:: Record excerpts
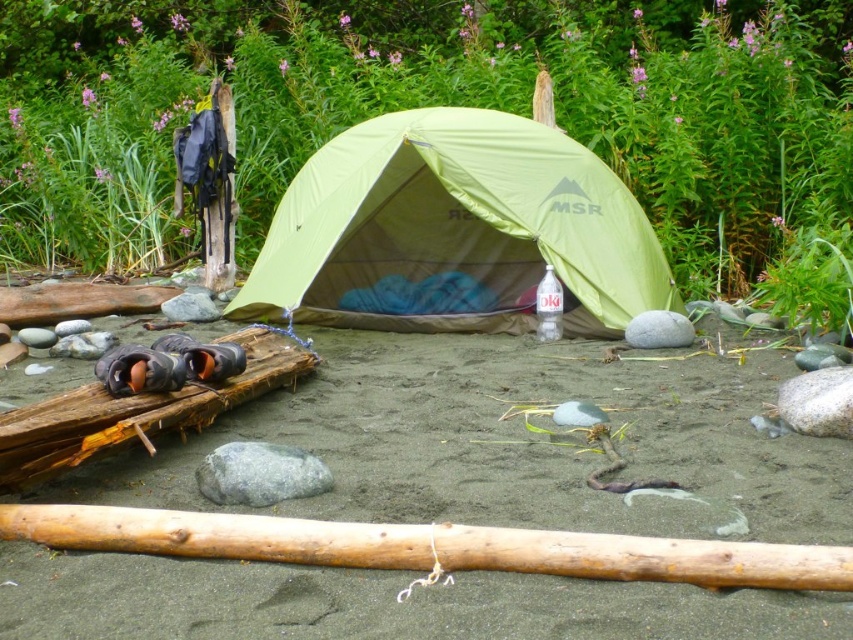
Consider the image. You are a hiker who wants to place a small backpack on the ground. The backpack is 10 cm tall. You have two options for placement on the sandy brown sand at center and gray smooth rock at center. Which surface will allow the backpack to be fully visible without being hidden by the terrain?

The gray smooth rock at center is shorter than the sandy brown sand at center. Since the backpack is 10 cm tall, placing it on the gray smooth rock at center would ensure it remains fully visible as the rock is lower, allowing the backpack to stand out against the sand.

You are a camper who wants to place a 10cm wide tent stake exactly where the smooth light brown log at center is located. Is this possible?

The smooth light brown log at center is located at point (428,547), so placing a 10cm wide tent stake there would require checking if the log is wide enough. However, the description does not provide the log width, so it is uncertain.

You are a drone operator who needs to capture a closeup of the sandy brown sand at center. According to the coordinates provided, where should you position the drone to get the best shot?

The sandy brown sand at center is located at point (514, 442), so position the drone at that coordinate for the best closeup shot.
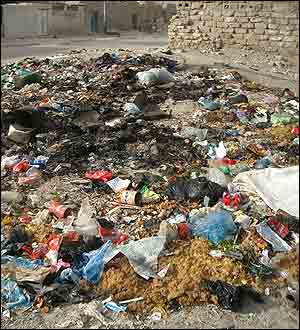
Locate an element on the screen. Image resolution: width=300 pixels, height=330 pixels. wall is located at coordinates (223, 23).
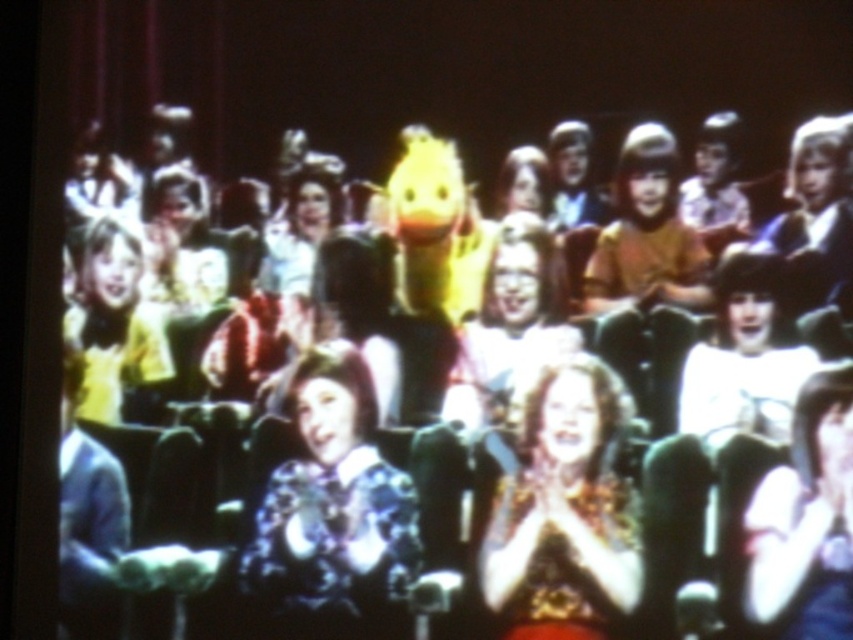
Question: Which point is closer to the camera?

Choices:
 (A) curly hair at center
 (B) floral-patterned blouse at center
 (C) matte yellow shirt at left
 (D) matte black dress at center

Answer: (D)

Question: Which object is farther from the camera taking this photo?

Choices:
 (A) curly hair at center
 (B) floral-patterned blouse at center

Answer: (B)

Question: Is curly hair at center further to camera compared to matte black dress at center?

Choices:
 (A) no
 (B) yes

Answer: (B)

Question: Which point is closer to the camera?

Choices:
 (A) (250, 557)
 (B) (585, 636)
 (C) (780, 493)

Answer: (C)

Question: Does floral-patterned blouse at center appear over matte yellow shirt at left?

Choices:
 (A) yes
 (B) no

Answer: (B)

Question: Does curly hair at center appear over matte yellow shirt at left?

Choices:
 (A) yes
 (B) no

Answer: (B)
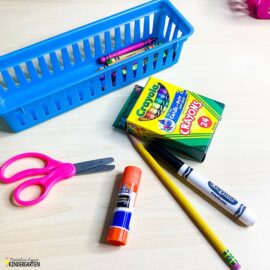
The width and height of the screenshot is (270, 270). Identify the location of marker cap. (164, 155).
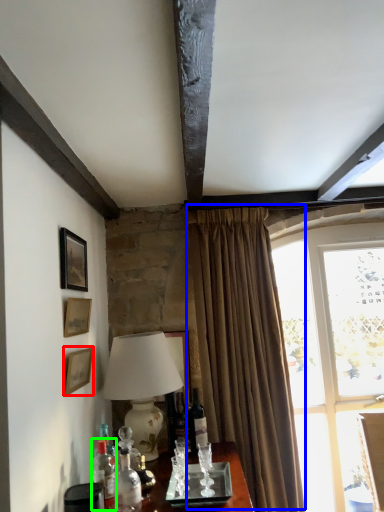
Question: Considering the real-world distances, which object is closest to picture frame (highlighted by a red box)? curtain (highlighted by a blue box) or bottle (highlighted by a green box).

Choices:
 (A) curtain
 (B) bottle

Answer: (B)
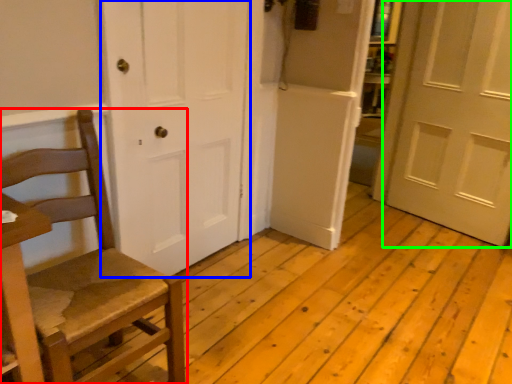
Question: Which object is positioned closest to chair (highlighted by a red box)? Select from door (highlighted by a blue box) and door (highlighted by a green box).

Choices:
 (A) door
 (B) door

Answer: (A)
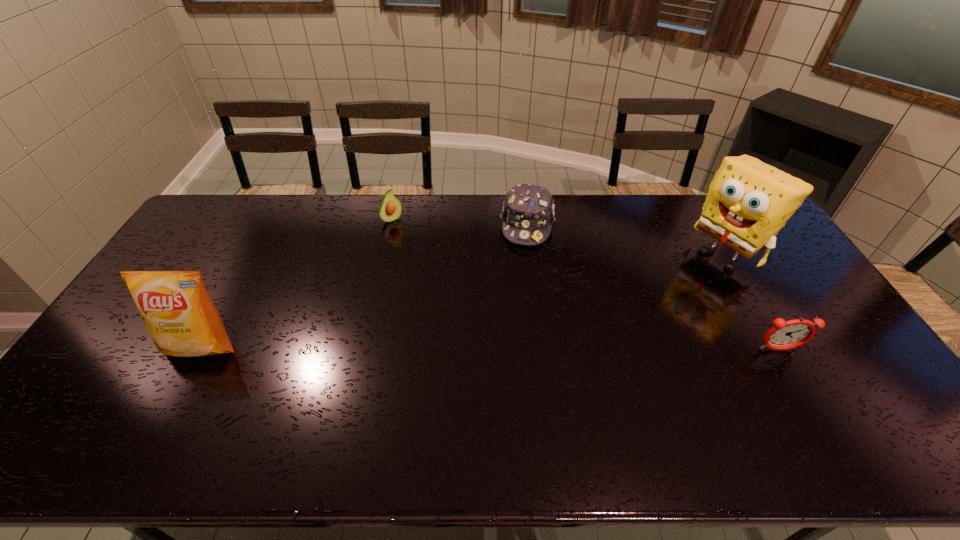
This screenshot has width=960, height=540. In order to click on the second tallest object in this screenshot , I will do `click(175, 306)`.

Where is `crisp (potato chip)`? This screenshot has height=540, width=960. crisp (potato chip) is located at coordinates (175, 306).

Where is `alarm clock`? alarm clock is located at coordinates (785, 335).

Image resolution: width=960 pixels, height=540 pixels. I want to click on avocado, so click(390, 208).

Image resolution: width=960 pixels, height=540 pixels. In order to click on the tallest object in this screenshot , I will do (x=748, y=202).

Where is `the third object from left to right`? the third object from left to right is located at coordinates click(528, 212).

Find the location of a particular element. This screenshot has width=960, height=540. vacant space located on the front-facing side of the second tallest object is located at coordinates (176, 395).

Locate an element on the screen. This screenshot has width=960, height=540. free region located 0.110m on the front-facing side of the alarm clock is located at coordinates click(x=802, y=390).

The width and height of the screenshot is (960, 540). I want to click on free spot located 0.060m on the cut side of the second object from left to right, so click(x=405, y=233).

Locate an element on the screen. vacant area situated 0.070m on the cut side of the second object from left to right is located at coordinates (407, 235).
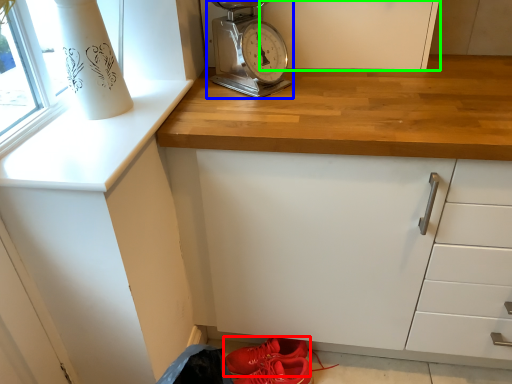
Question: Based on their relative distances, which object is farther from footwear (highlighted by a red box)? Choose from home appliance (highlighted by a blue box) and cabinetry (highlighted by a green box).

Choices:
 (A) home appliance
 (B) cabinetry

Answer: (B)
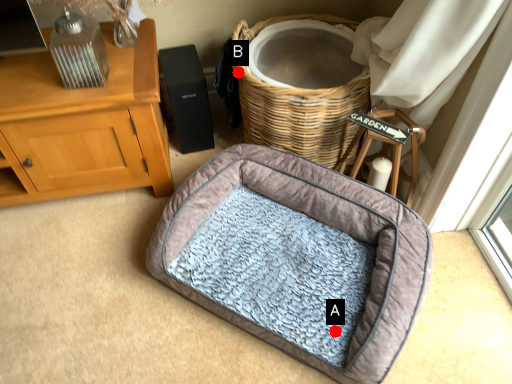
Question: Two points are circled on the image, labeled by A and B beside each circle. Which point is closer to the camera?

Choices:
 (A) A is closer
 (B) B is closer

Answer: (A)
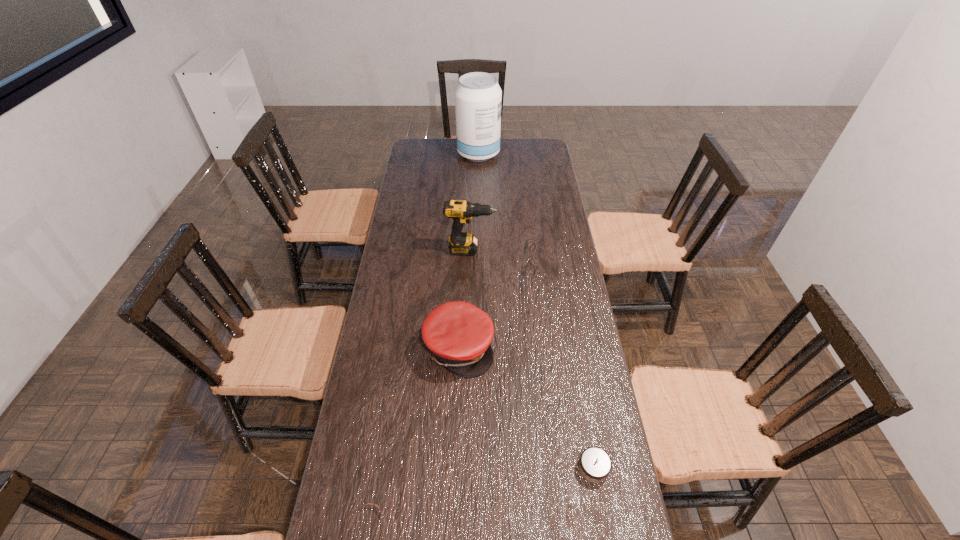
You are a GUI agent. You are given a task and a screenshot of the screen. Output one action in this format:
    pyautogui.click(x=<x>, y=<y>)
    Task: Click on the free space between the tallest object and the rightmost object
    The height and width of the screenshot is (540, 960).
    Given the screenshot: What is the action you would take?
    pyautogui.click(x=536, y=311)

The height and width of the screenshot is (540, 960). I want to click on vacant area that lies between the farthest object and the second farthest object, so click(474, 202).

Where is `vacant area between the rightmost object and the second farthest object`? The width and height of the screenshot is (960, 540). vacant area between the rightmost object and the second farthest object is located at coordinates (532, 359).

Identify which object is the fourth nearest to the second farthest object. Please provide its 2D coordinates. Your answer should be formatted as a tuple, i.e. [(x, y)], where the tuple contains the x and y coordinates of a point satisfying the conditions above.

[(367, 503)]

Locate an element on the screen. This screenshot has height=540, width=960. the fourth closest object relative to the fourth nearest object is located at coordinates (367, 503).

The width and height of the screenshot is (960, 540). Identify the location of free spot that satisfies the following two spatial constraints: 1. on the front-facing side of the cap; 2. on the left side of the second nearest object. (454, 468).

Locate an element on the screen. This screenshot has width=960, height=540. free location that satisfies the following two spatial constraints: 1. on the back side of the rightmost object; 2. on the front-facing side of the third farthest object is located at coordinates (572, 347).

Locate an element on the screen. The image size is (960, 540). vacant region that satisfies the following two spatial constraints: 1. on the front-facing side of the chocolate cake; 2. on the left side of the cap is located at coordinates (454, 468).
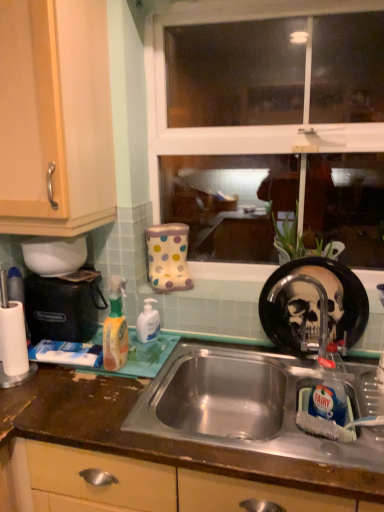
Question: Which is correct: translucent orange spray bottle at left, the second cleaning product in the back-to-front sequence, is inside brown laminate countertop at center, or outside of it?

Choices:
 (A) inside
 (B) outside

Answer: (B)

Question: Is translucent orange spray bottle at left, marked as the first cleaning product in a left-to-right arrangement, in front of or behind brown laminate countertop at center in the image?

Choices:
 (A) behind
 (B) front

Answer: (A)

Question: Which is nearer to the brown laminate countertop at center?

Choices:
 (A) white glossy hand soap at center, placed as the 2th cleaning product when sorted from front to back
 (B) translucent orange spray bottle at left, the second cleaning product in the back-to-front sequence
 (C) light wood/finish cabinet at left
 (D) brushed metal faucet at sink right
 (E) transparent glass window at center

Answer: (B)

Question: Based on their relative distances, which object is farther from the black plastic coffee machine at left?

Choices:
 (A) brown laminate countertop at center
 (B) transparent glass window at center
 (C) translucent orange spray bottle at left, the 1th cleaning product viewed from the front
 (D) white matte toothpaste at lower left
 (E) light wood/finish cabinet at left

Answer: (B)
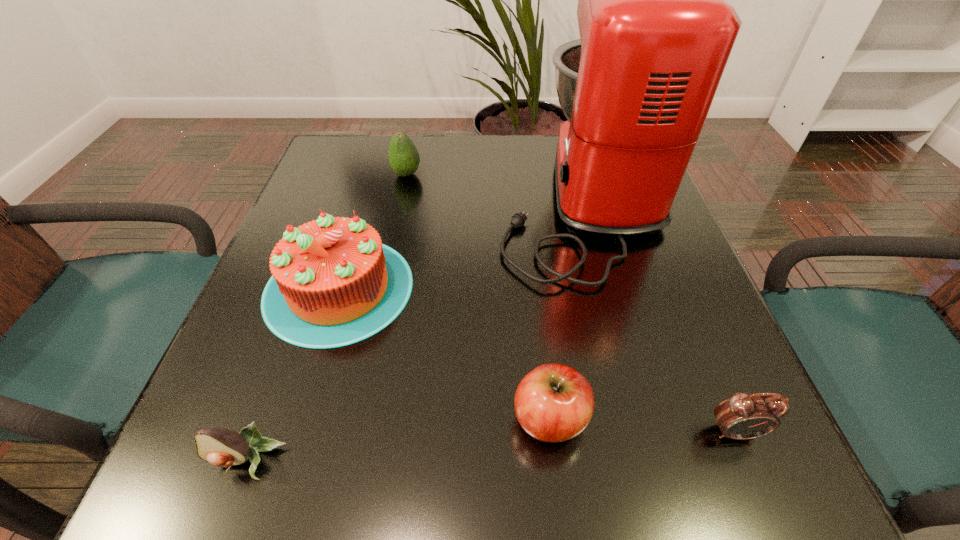
This screenshot has width=960, height=540. I want to click on the tallest object, so click(655, 32).

Image resolution: width=960 pixels, height=540 pixels. Identify the location of the fifth shortest object. (333, 284).

Locate an element on the screen. Image resolution: width=960 pixels, height=540 pixels. the farther avocado is located at coordinates 403,155.

This screenshot has height=540, width=960. Identify the location of apple. (553, 403).

Find the location of a particular element. This screenshot has height=540, width=960. alarm clock is located at coordinates (743, 416).

Where is `the nearer avocado`? The image size is (960, 540). the nearer avocado is located at coordinates (220, 447).

Find the location of a particular element. Image resolution: width=960 pixels, height=540 pixels. free location located 0.300m on the front-facing side of the tallest object is located at coordinates tap(365, 199).

Where is `free space located 0.170m on the front-facing side of the tallest object`? This screenshot has height=540, width=960. free space located 0.170m on the front-facing side of the tallest object is located at coordinates (422, 199).

The image size is (960, 540). Identify the location of free space located on the front-facing side of the tallest object. (418, 199).

Identify the location of free spot located 0.320m on the back of the cake. (378, 157).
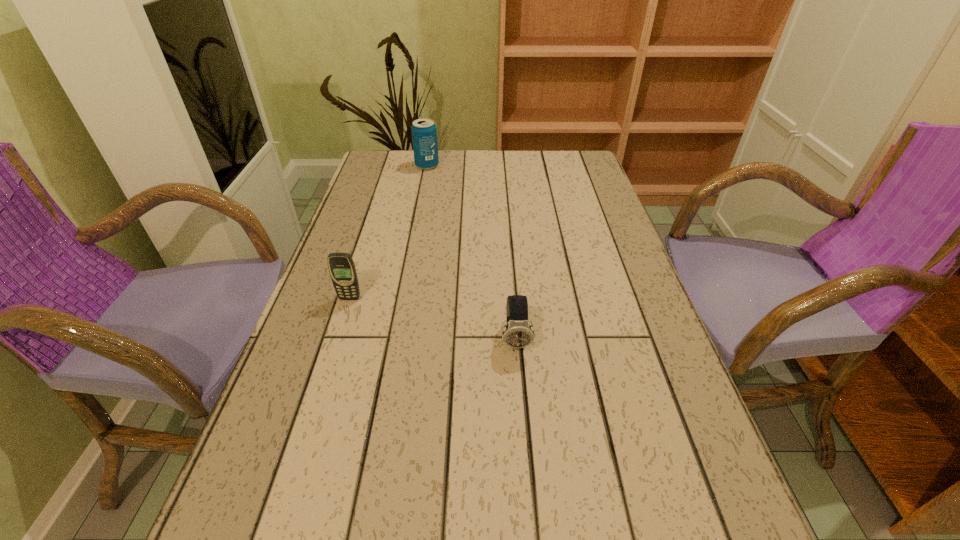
::::
## Task prompt
Rewrite all the entries above as a numbered list, one line per item, dropping the blank lines and leaving the pictures out.

## Written answer
1. Consider the image. You are a hiker who wants to place a small backpack on the ground. The backpack is 10 cm tall. You have two options for placement on the sandy brown sand at center and gray smooth rock at center. Which surface will allow the backpack to be fully visible without being hidden by the terrain?
2. The gray smooth rock at center is shorter than the sandy brown sand at center. Since the backpack is 10 cm tall, placing it on the gray smooth rock at center would ensure it remains fully visible as the rock is lower, allowing the backpack to stand out against the sand.
3. You are a camper who wants to place a 10cm wide tent stake exactly where the smooth light brown log at center is located. Is this possible?
4. The smooth light brown log at center is located at point (428,547), so placing a 10cm wide tent stake there would require checking if the log is wide enough. However, the description does not provide the log width, so it is uncertain.
5. You are a drone operator who needs to capture a closeup of the sandy brown sand at center. According to the coordinates provided, where should you position the drone to get the best shot?
6. The sandy brown sand at center is located at point (514, 442), so position the drone at that coordinate for the best closeup shot.
7. Locate an element on the screen. Image resolution: width=300 pixels, height=330 pixels. wall is located at coordinates (223, 23).
8. Question: Which point is closer to the camera?
9. Choices:
10.  (A) curly hair at center
11.  (B) floral-patterned blouse at center
12.  (C) matte yellow shirt at left
13.  (D) matte black dress at center
14. Answer: (D)
15. Question: Which object is farther from the camera taking this photo?
16. Choices:
17.  (A) curly hair at center
18.  (B) floral-patterned blouse at center
19. Answer: (B)
20. Question: Is curly hair at center further to camera compared to matte black dress at center?
21. Choices:
22.  (A) no
23.  (B) yes
24. Answer: (B)
25. Question: Which point is closer to the camera?
26. Choices:
27.  (A) (250, 557)
28.  (B) (585, 636)
29.  (C) (780, 493)
30. Answer: (C)
31. Question: Does floral-patterned blouse at center appear over matte yellow shirt at left?
32. Choices:
33.  (A) yes
34.  (B) no
35. Answer: (B)
36. Question: Does curly hair at center appear over matte yellow shirt at left?
37. Choices:
38.  (A) yes
39.  (B) no
40. Answer: (B)
41. The width and height of the screenshot is (270, 270). Identify the location of marker cap. (164, 155).
42. Question: Considering the real-world distances, which object is closest to picture frame (highlighted by a red box)? curtain (highlighted by a blue box) or bottle (highlighted by a green box).
43. Choices:
44.  (A) curtain
45.  (B) bottle
46. Answer: (B)
47. Question: Which object is positioned closest to chair (highlighted by a red box)? Select from door (highlighted by a blue box) and door (highlighted by a green box).
48. Choices:
49.  (A) door
50.  (B) door
51. Answer: (A)
52. This screenshot has width=960, height=540. In order to click on the second tallest object in this screenshot , I will do `click(175, 306)`.
53. Where is `crisp (potato chip)`? This screenshot has height=540, width=960. crisp (potato chip) is located at coordinates (175, 306).
54. Where is `alarm clock`? alarm clock is located at coordinates (785, 335).
55. Image resolution: width=960 pixels, height=540 pixels. I want to click on avocado, so click(390, 208).
56. Image resolution: width=960 pixels, height=540 pixels. In order to click on the tallest object in this screenshot , I will do (x=748, y=202).
57. Where is `the third object from left to right`? the third object from left to right is located at coordinates click(528, 212).
58. Find the location of a particular element. This screenshot has width=960, height=540. vacant space located on the front-facing side of the second tallest object is located at coordinates (176, 395).
59. Locate an element on the screen. This screenshot has width=960, height=540. free region located 0.110m on the front-facing side of the alarm clock is located at coordinates click(x=802, y=390).
60. The width and height of the screenshot is (960, 540). I want to click on free spot located 0.060m on the cut side of the second object from left to right, so click(x=405, y=233).
61. Locate an element on the screen. vacant area situated 0.070m on the cut side of the second object from left to right is located at coordinates (407, 235).
62. Question: Based on their relative distances, which object is farther from footwear (highlighted by a red box)? Choose from home appliance (highlighted by a blue box) and cabinetry (highlighted by a green box).
63. Choices:
64.  (A) home appliance
65.  (B) cabinetry
66. Answer: (B)
67. Question: Two points are circled on the image, labeled by A and B beside each circle. Which point is closer to the camera?
68. Choices:
69.  (A) A is closer
70.  (B) B is closer
71. Answer: (A)
72. You are a GUI agent. You are given a task and a screenshot of the screen. Output one action in this format:
73.     pyautogui.click(x=<x>, y=<y>)
74.     Task: Click on the free space between the tallest object and the rightmost object
75.     The height and width of the screenshot is (540, 960).
76.     Given the screenshot: What is the action you would take?
77.     pyautogui.click(x=536, y=311)
78. The height and width of the screenshot is (540, 960). I want to click on vacant area that lies between the farthest object and the second farthest object, so click(474, 202).
79. Where is `vacant area between the rightmost object and the second farthest object`? The width and height of the screenshot is (960, 540). vacant area between the rightmost object and the second farthest object is located at coordinates (532, 359).
80. Identify which object is the fourth nearest to the second farthest object. Please provide its 2D coordinates. Your answer should be formatted as a tuple, i.e. [(x, y)], where the tuple contains the x and y coordinates of a point satisfying the conditions above.
81. [(367, 503)]
82. Locate an element on the screen. This screenshot has height=540, width=960. the fourth closest object relative to the fourth nearest object is located at coordinates (367, 503).
83. The width and height of the screenshot is (960, 540). Identify the location of free spot that satisfies the following two spatial constraints: 1. on the front-facing side of the cap; 2. on the left side of the second nearest object. (454, 468).
84. Locate an element on the screen. This screenshot has width=960, height=540. free location that satisfies the following two spatial constraints: 1. on the back side of the rightmost object; 2. on the front-facing side of the third farthest object is located at coordinates (572, 347).
85. Locate an element on the screen. The image size is (960, 540). vacant region that satisfies the following two spatial constraints: 1. on the front-facing side of the chocolate cake; 2. on the left side of the cap is located at coordinates (454, 468).
86. Question: Which is correct: translucent orange spray bottle at left, the second cleaning product in the back-to-front sequence, is inside brown laminate countertop at center, or outside of it?
87. Choices:
88.  (A) inside
89.  (B) outside
90. Answer: (B)
91. Question: Is translucent orange spray bottle at left, marked as the first cleaning product in a left-to-right arrangement, in front of or behind brown laminate countertop at center in the image?
92. Choices:
93.  (A) behind
94.  (B) front
95. Answer: (A)
96. Question: Which is nearer to the brown laminate countertop at center?
97. Choices:
98.  (A) white glossy hand soap at center, placed as the 2th cleaning product when sorted from front to back
99.  (B) translucent orange spray bottle at left, the second cleaning product in the back-to-front sequence
100.  (C) light wood/finish cabinet at left
101.  (D) brushed metal faucet at sink right
102.  (E) transparent glass window at center
103. Answer: (B)
104. Question: Based on their relative distances, which object is farther from the black plastic coffee machine at left?
105. Choices:
106.  (A) brown laminate countertop at center
107.  (B) transparent glass window at center
108.  (C) translucent orange spray bottle at left, the 1th cleaning product viewed from the front
109.  (D) white matte toothpaste at lower left
110.  (E) light wood/finish cabinet at left
111. Answer: (B)
112. This screenshot has width=960, height=540. I want to click on the tallest object, so click(655, 32).
113. Image resolution: width=960 pixels, height=540 pixels. Identify the location of the fifth shortest object. (333, 284).
114. Locate an element on the screen. Image resolution: width=960 pixels, height=540 pixels. the farther avocado is located at coordinates 403,155.
115. This screenshot has height=540, width=960. Identify the location of apple. (553, 403).
116. Find the location of a particular element. This screenshot has height=540, width=960. alarm clock is located at coordinates (743, 416).
117. Where is `the nearer avocado`? The image size is (960, 540). the nearer avocado is located at coordinates (220, 447).
118. Find the location of a particular element. Image resolution: width=960 pixels, height=540 pixels. free location located 0.300m on the front-facing side of the tallest object is located at coordinates tap(365, 199).
119. Where is `free space located 0.170m on the front-facing side of the tallest object`? This screenshot has height=540, width=960. free space located 0.170m on the front-facing side of the tallest object is located at coordinates (422, 199).
120. The image size is (960, 540). Identify the location of free space located on the front-facing side of the tallest object. (418, 199).
121. Identify the location of free spot located 0.320m on the back of the cake. (378, 157).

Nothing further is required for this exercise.